(Stored items)
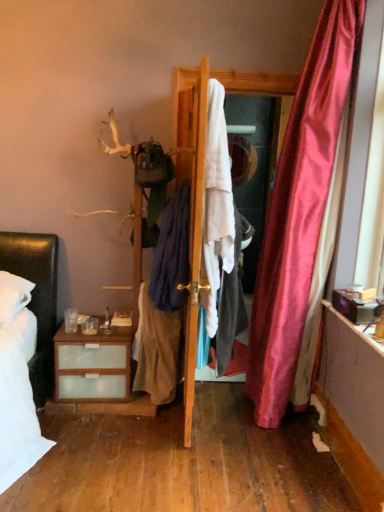
Question: Considering the positions of dark blue fabric at center, the second clothing positioned from the right, and white fabric at center in the image, is dark blue fabric at center, the second clothing positioned from the right, bigger or smaller than white fabric at center?

Choices:
 (A) small
 (B) big

Answer: (A)

Question: Does point (185, 284) appear closer or farther from the camera than point (193, 393)?

Choices:
 (A) closer
 (B) farther

Answer: (A)

Question: Which object is positioned farthest from the white fabric at center?

Choices:
 (A) dark blue fabric at center, the second clothing positioned from the right
 (B) light brown fabric skirt at center, which ranks as the first clothing in left-to-right order
 (C) wooden door at center
 (D) matte white mirror at center
 (E) white cotton shirt at center, marked as the first clothing in a right-to-left arrangement

Answer: (D)

Question: Estimate the real-world distances between objects in this image. Which object is farther from the light brown fabric skirt at center, which ranks as the first clothing in left-to-right order?

Choices:
 (A) white cotton shirt at center, marked as the first clothing in a right-to-left arrangement
 (B) wooden door at center
 (C) matte white mirror at center
 (D) dark blue fabric at center, the second clothing positioned from the right
 (E) white fabric at center

Answer: (C)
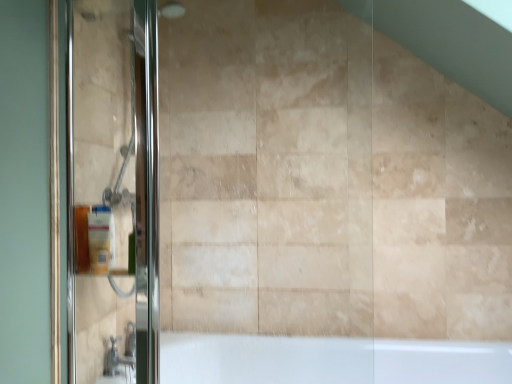
Question: Is polished glass shower door at left inside the boundaries of matte silver faucet at lower left, or outside?

Choices:
 (A) inside
 (B) outside

Answer: (B)

Question: Considering the positions of polished glass shower door at left and matte silver faucet at lower left in the image, is polished glass shower door at left taller or shorter than matte silver faucet at lower left?

Choices:
 (A) tall
 (B) short

Answer: (A)

Question: Estimate the real-world distances between objects in this image. Which object is closer to the matte plastic soap dispenser at left?

Choices:
 (A) polished glass shower door at left
 (B) matte silver faucet at lower left

Answer: (A)

Question: Which is farther from the polished glass shower door at left?

Choices:
 (A) matte plastic soap dispenser at left
 (B) matte silver faucet at lower left

Answer: (B)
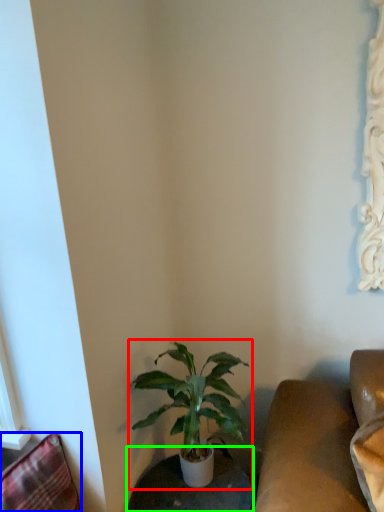
Question: Which object is positioned closest to houseplant (highlighted by a red box)? Select from swivel chair (highlighted by a blue box) and round table (highlighted by a green box).

Choices:
 (A) swivel chair
 (B) round table

Answer: (B)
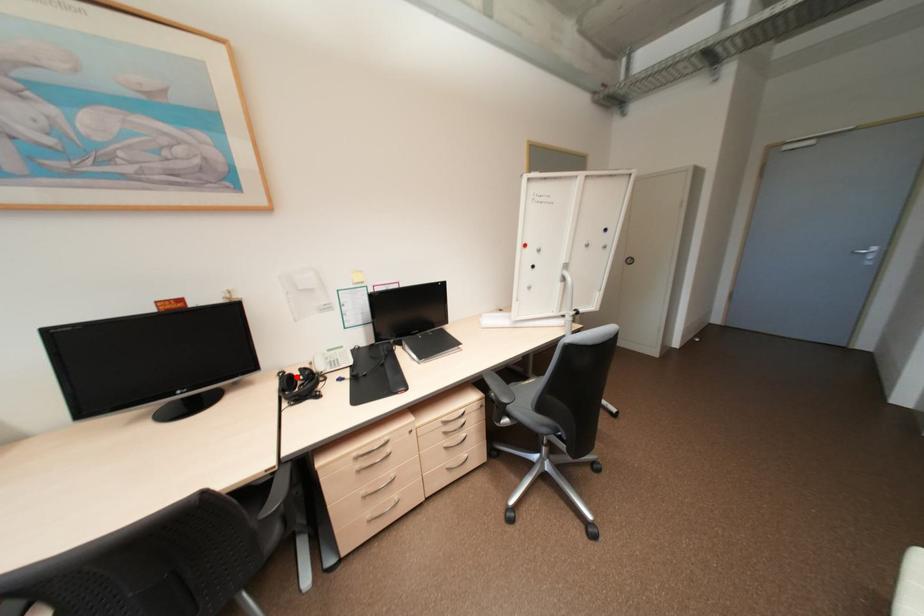
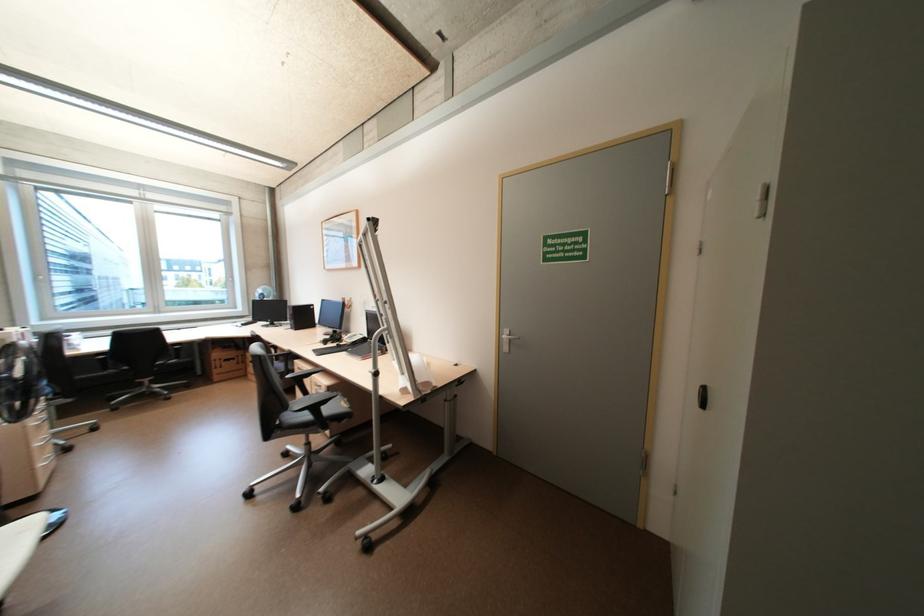
Question: I am providing you with two images of the same scene from different viewpoints. A red point is marked on the first image. Is the red point's position out of view in image 2?

Choices:
 (A) Yes
 (B) No

Answer: (A)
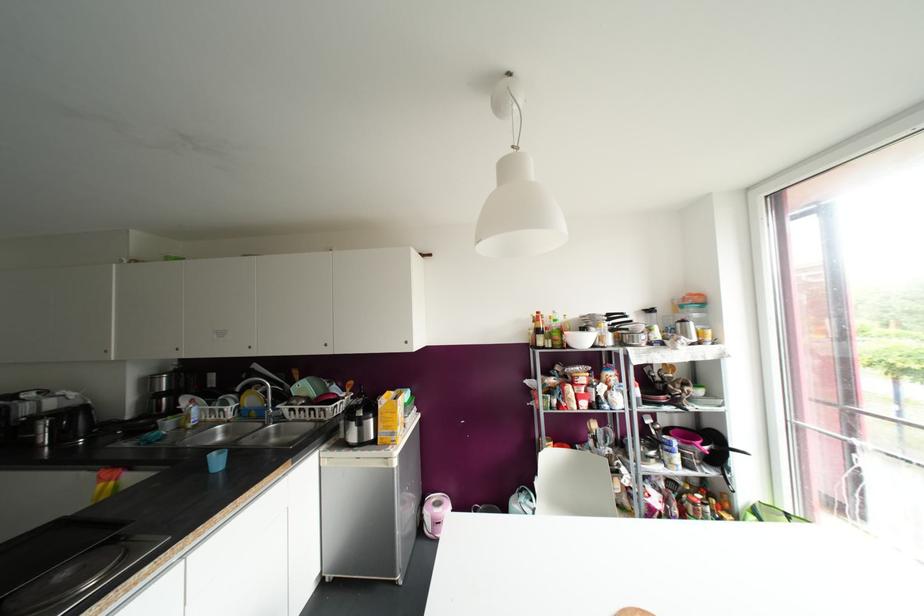
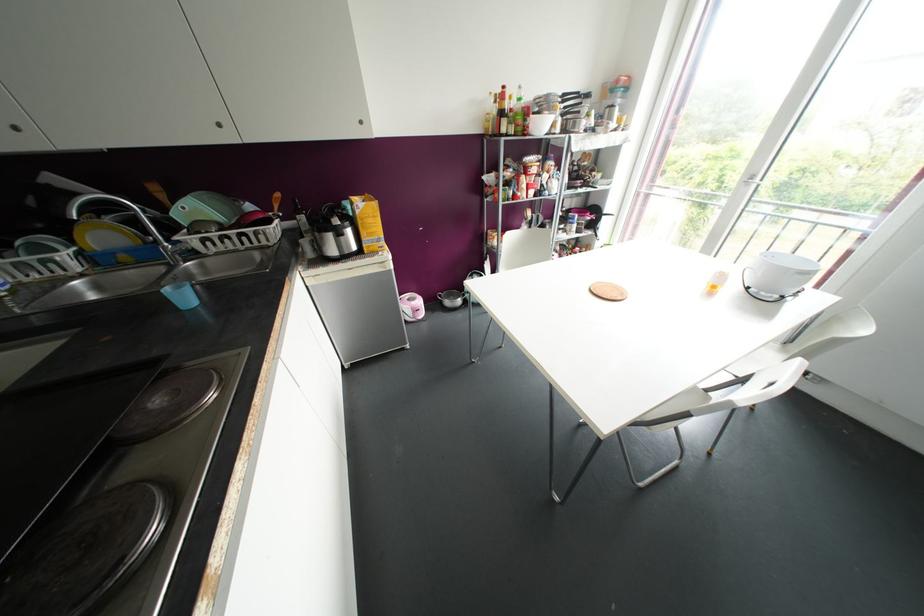
Find the pixel in the second image that matches pixel 324 344 in the first image.

(219, 124)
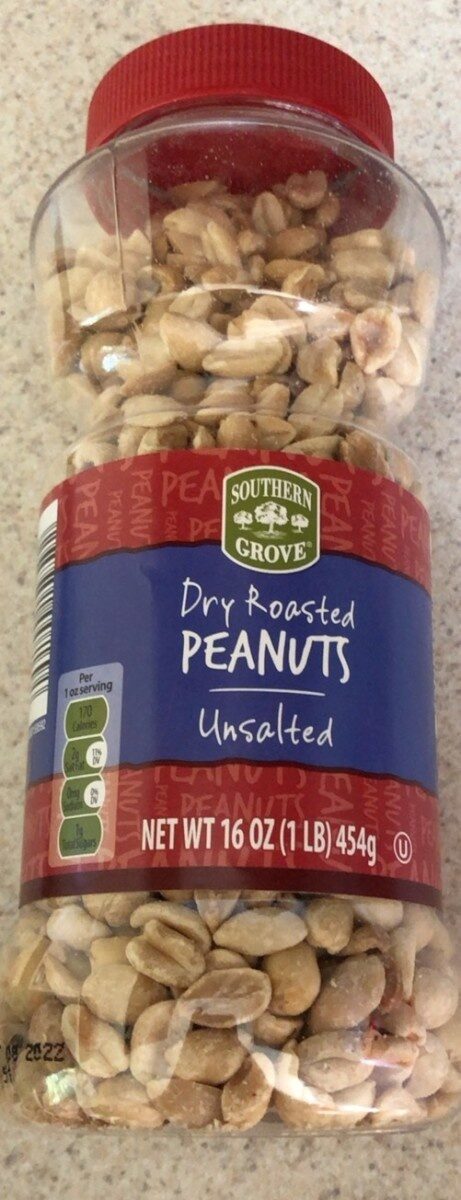
The width and height of the screenshot is (461, 1200). Identify the location of underside of lid. (253, 148).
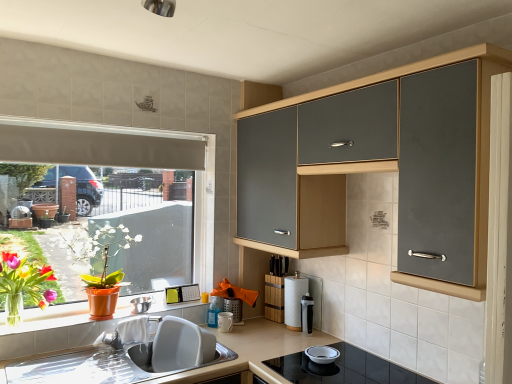
Find the location of `free location in front of white ceramic mug at lower center, placed as the 3th appliance when sorted from left to right`. free location in front of white ceramic mug at lower center, placed as the 3th appliance when sorted from left to right is located at coordinates (233, 346).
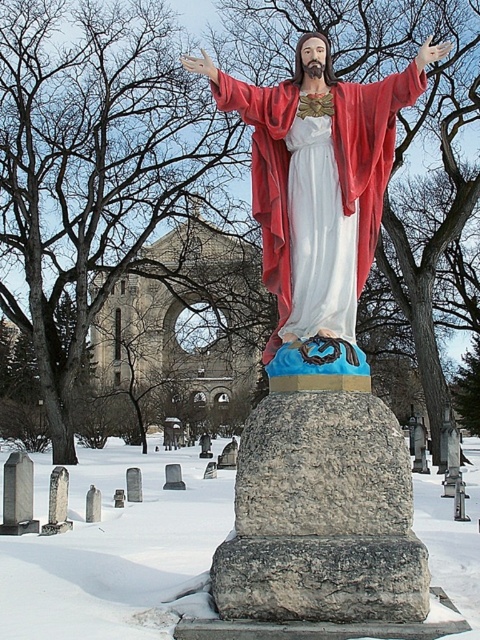
Question: Does gray stone gravestone at center have a greater width compared to white snow at center?

Choices:
 (A) no
 (B) yes

Answer: (A)

Question: Which of the following is the farthest from the observer?

Choices:
 (A) [x=348, y=579]
 (B) [x=273, y=348]

Answer: (B)

Question: Does matte red statue at center come behind gray stone gravestone at center?

Choices:
 (A) no
 (B) yes

Answer: (B)

Question: Which object is the closest to the white snow at center?

Choices:
 (A) velvet red robe at center
 (B) gray stone gravestone at center

Answer: (B)

Question: Where is matte red statue at center located in relation to velvet red robe at center in the image?

Choices:
 (A) right
 (B) left

Answer: (B)

Question: Based on their relative distances, which object is nearer to the velvet red robe at center?

Choices:
 (A) white snow at center
 (B) matte red statue at center

Answer: (B)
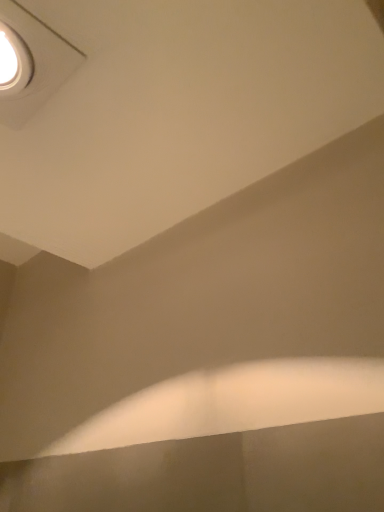
This screenshot has width=384, height=512. Identify the location of white plastic lamp at upper left. (34, 63).

This screenshot has width=384, height=512. Describe the element at coordinates (34, 63) in the screenshot. I see `white plastic lamp at upper left` at that location.

What are the coordinates of `white plastic lamp at upper left` in the screenshot? It's located at (34, 63).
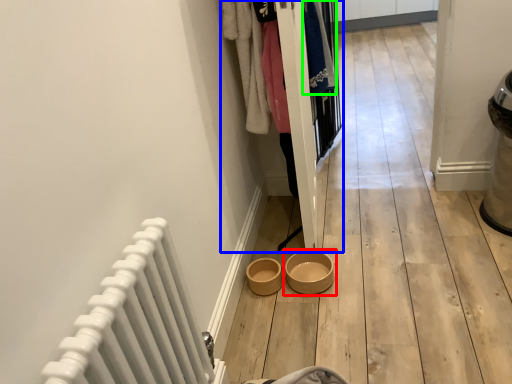
Question: Which object is positioned farthest from bowl (highlighted by a red box)? Select from closet (highlighted by a blue box) and clothing (highlighted by a green box).

Choices:
 (A) closet
 (B) clothing

Answer: (B)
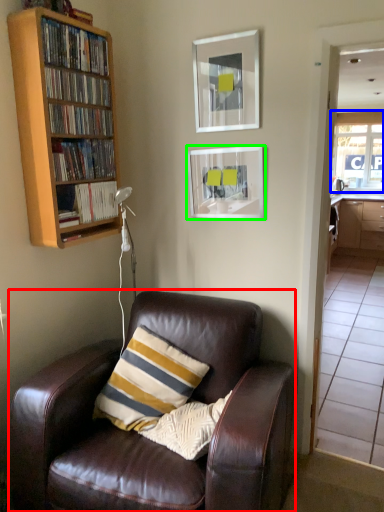
Question: Considering the real-world distances, which object is closest to chair (highlighted by a red box)? window (highlighted by a blue box) or picture frame (highlighted by a green box).

Choices:
 (A) window
 (B) picture frame

Answer: (B)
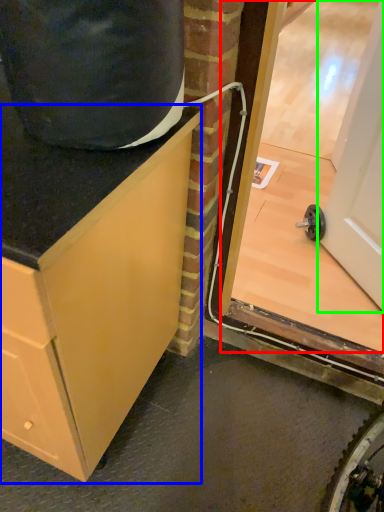
Question: Estimate the real-world distances between objects in this image. Which object is closer to glass door (highlighted by a red box), cabinetry (highlighted by a blue box) or door (highlighted by a green box)?

Choices:
 (A) cabinetry
 (B) door

Answer: (B)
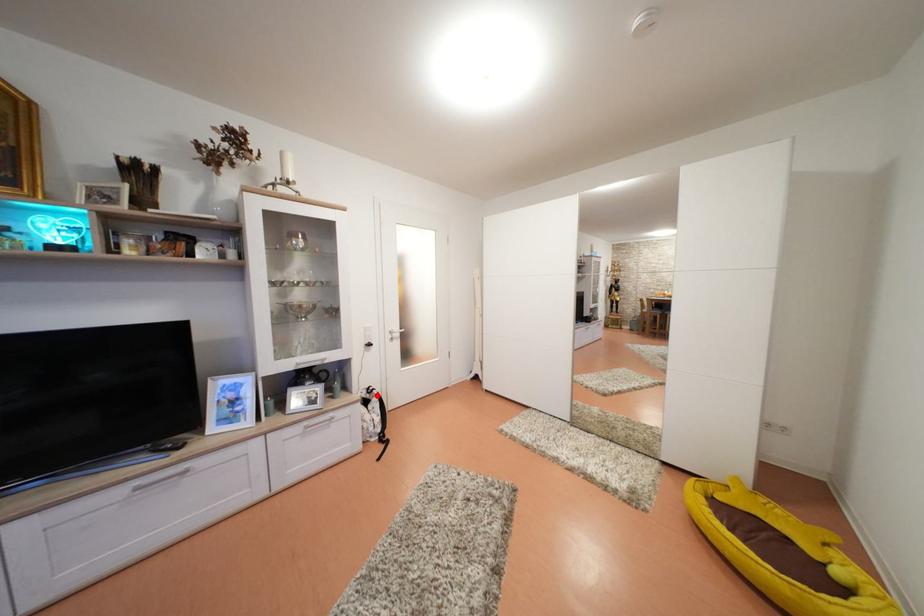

Problem to solve: Reproduce every one of the records above verbatim, omitting the pictures.

Written reply:
Question: Considering the positions of dark blue fabric at center, the second clothing positioned from the right, and white fabric at center in the image, is dark blue fabric at center, the second clothing positioned from the right, bigger or smaller than white fabric at center?

Choices:
 (A) small
 (B) big

Answer: (A)

Question: Does point (185, 284) appear closer or farther from the camera than point (193, 393)?

Choices:
 (A) closer
 (B) farther

Answer: (A)

Question: Which object is positioned farthest from the white fabric at center?

Choices:
 (A) dark blue fabric at center, the second clothing positioned from the right
 (B) light brown fabric skirt at center, which ranks as the first clothing in left-to-right order
 (C) wooden door at center
 (D) matte white mirror at center
 (E) white cotton shirt at center, marked as the first clothing in a right-to-left arrangement

Answer: (D)

Question: Estimate the real-world distances between objects in this image. Which object is farther from the light brown fabric skirt at center, which ranks as the first clothing in left-to-right order?

Choices:
 (A) white cotton shirt at center, marked as the first clothing in a right-to-left arrangement
 (B) wooden door at center
 (C) matte white mirror at center
 (D) dark blue fabric at center, the second clothing positioned from the right
 (E) white fabric at center

Answer: (C)
Question: Is polished glass shower door at left inside the boundaries of matte silver faucet at lower left, or outside?

Choices:
 (A) inside
 (B) outside

Answer: (B)

Question: Considering the positions of polished glass shower door at left and matte silver faucet at lower left in the image, is polished glass shower door at left taller or shorter than matte silver faucet at lower left?

Choices:
 (A) tall
 (B) short

Answer: (A)

Question: Estimate the real-world distances between objects in this image. Which object is closer to the matte plastic soap dispenser at left?

Choices:
 (A) polished glass shower door at left
 (B) matte silver faucet at lower left

Answer: (A)

Question: Which is farther from the polished glass shower door at left?

Choices:
 (A) matte plastic soap dispenser at left
 (B) matte silver faucet at lower left

Answer: (B)
Question: Which object is positioned closest to houseplant (highlighted by a red box)? Select from swivel chair (highlighted by a blue box) and round table (highlighted by a green box).

Choices:
 (A) swivel chair
 (B) round table

Answer: (B)
Question: I am providing you with two images of the same scene from different viewpoints. A red point is marked on the first image. Is the red point's position out of view in image 2?

Choices:
 (A) Yes
 (B) No

Answer: (A)
Find the pixel in the second image that matches pixel 324 344 in the first image.

(219, 124)
The width and height of the screenshot is (461, 1200). Identify the location of underside of lid. (253, 148).
Find the location of `free location in front of white ceramic mug at lower center, placed as the 3th appliance when sorted from left to right`. free location in front of white ceramic mug at lower center, placed as the 3th appliance when sorted from left to right is located at coordinates (233, 346).
Question: Does gray stone gravestone at center have a greater width compared to white snow at center?

Choices:
 (A) no
 (B) yes

Answer: (A)

Question: Which of the following is the farthest from the observer?

Choices:
 (A) [x=348, y=579]
 (B) [x=273, y=348]

Answer: (B)

Question: Does matte red statue at center come behind gray stone gravestone at center?

Choices:
 (A) no
 (B) yes

Answer: (B)

Question: Which object is the closest to the white snow at center?

Choices:
 (A) velvet red robe at center
 (B) gray stone gravestone at center

Answer: (B)

Question: Where is matte red statue at center located in relation to velvet red robe at center in the image?

Choices:
 (A) right
 (B) left

Answer: (B)

Question: Based on their relative distances, which object is nearer to the velvet red robe at center?

Choices:
 (A) white snow at center
 (B) matte red statue at center

Answer: (B)
This screenshot has width=384, height=512. Identify the location of white plastic lamp at upper left. (34, 63).

This screenshot has width=384, height=512. Describe the element at coordinates (34, 63) in the screenshot. I see `white plastic lamp at upper left` at that location.

What are the coordinates of `white plastic lamp at upper left` in the screenshot? It's located at (34, 63).
Question: Which object is positioned farthest from bowl (highlighted by a red box)? Select from closet (highlighted by a blue box) and clothing (highlighted by a green box).

Choices:
 (A) closet
 (B) clothing

Answer: (B)
Question: Considering the real-world distances, which object is closest to chair (highlighted by a red box)? window (highlighted by a blue box) or picture frame (highlighted by a green box).

Choices:
 (A) window
 (B) picture frame

Answer: (B)
Question: Estimate the real-world distances between objects in this image. Which object is closer to glass door (highlighted by a red box), cabinetry (highlighted by a blue box) or door (highlighted by a green box)?

Choices:
 (A) cabinetry
 (B) door

Answer: (B)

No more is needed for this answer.